## Source material
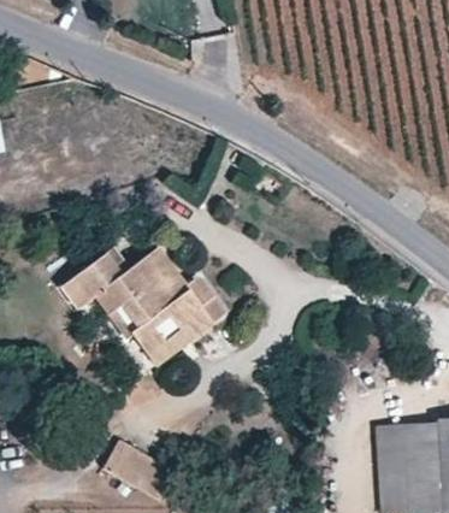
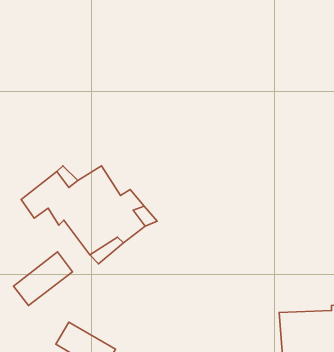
building: none -> [13,252,73,305]

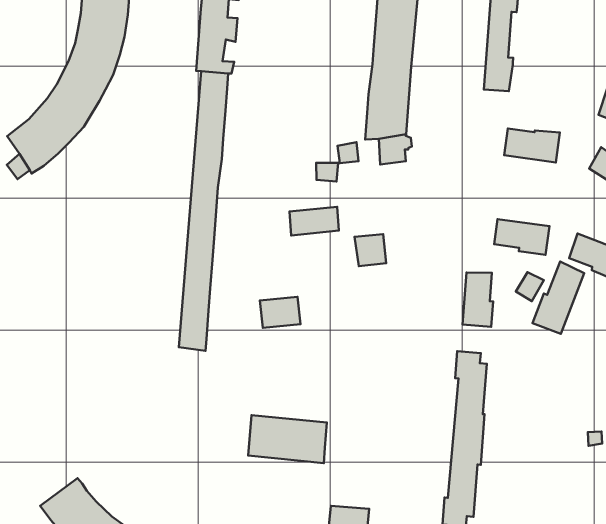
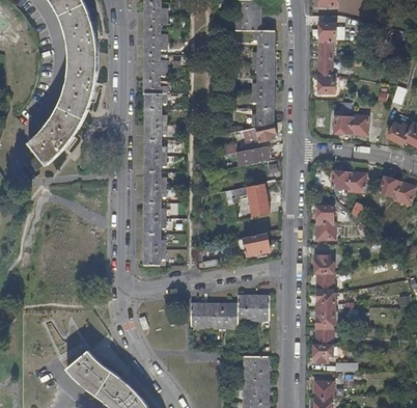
building: [289,207,339,235] -> [240,146,271,166]
building: [533,261,584,334] -> none
building: [260,297,300,328] -> [244,236,270,256]
building: none -> [239,295,270,321]

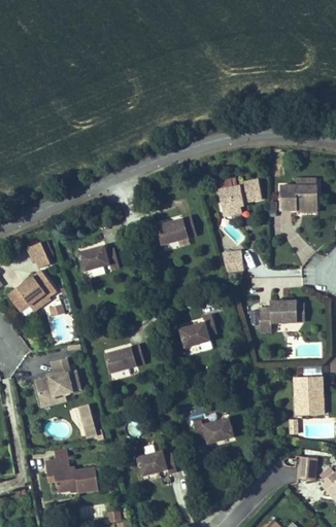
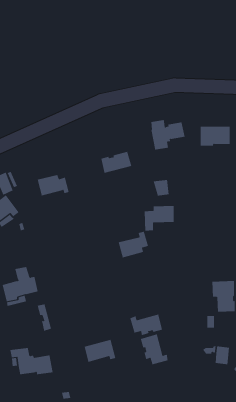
building: [259,301,297,332] -> [144,205,175,231]
building: [104,345,144,373] -> none
building: none -> [140,334,168,365]

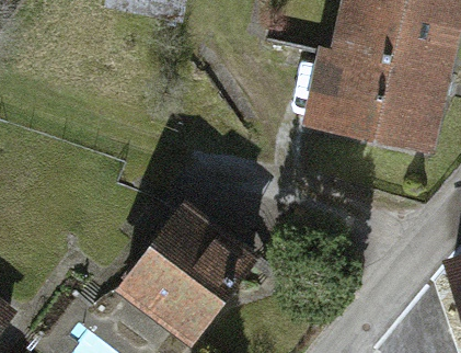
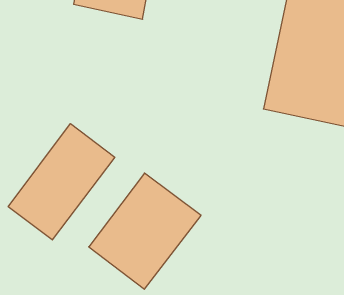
building: none -> [8,124,115,240]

## To-do item
Every picture stays out; reproduce exactly the lines from the one with "building: none -> [140,334,168,365]" through the last line of the data above.

## Written solution
building: none -> [140,334,168,365]

building: none -> [8,124,115,240]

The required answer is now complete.